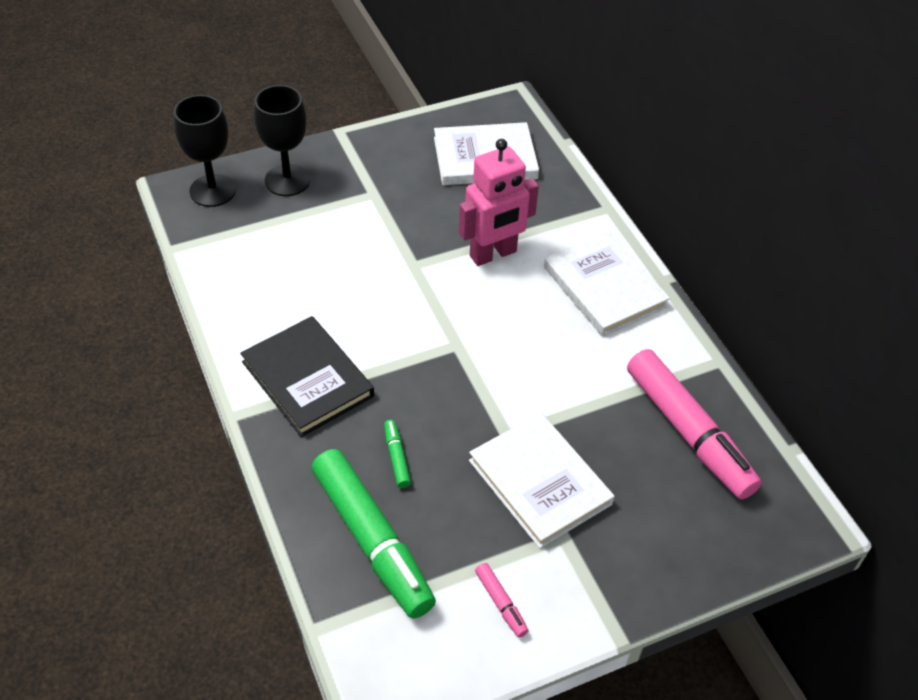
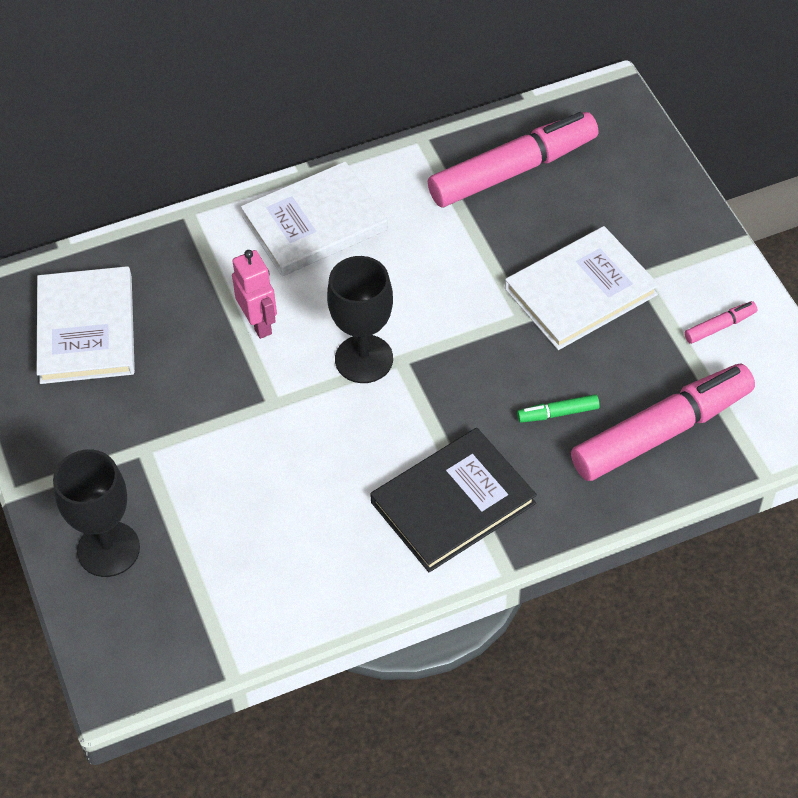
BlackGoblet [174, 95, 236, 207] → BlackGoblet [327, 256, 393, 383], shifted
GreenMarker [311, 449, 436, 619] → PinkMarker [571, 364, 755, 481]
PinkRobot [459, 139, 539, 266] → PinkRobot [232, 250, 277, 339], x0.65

================================

What is required ::
Copy out the listing exactly as it stands, but not the pictures.

Result ::
BlackGoblet [174, 95, 236, 207] → BlackGoblet [327, 256, 393, 383], shifted
GreenMarker [311, 449, 436, 619] → PinkMarker [571, 364, 755, 481]
PinkRobot [459, 139, 539, 266] → PinkRobot [232, 250, 277, 339], x0.65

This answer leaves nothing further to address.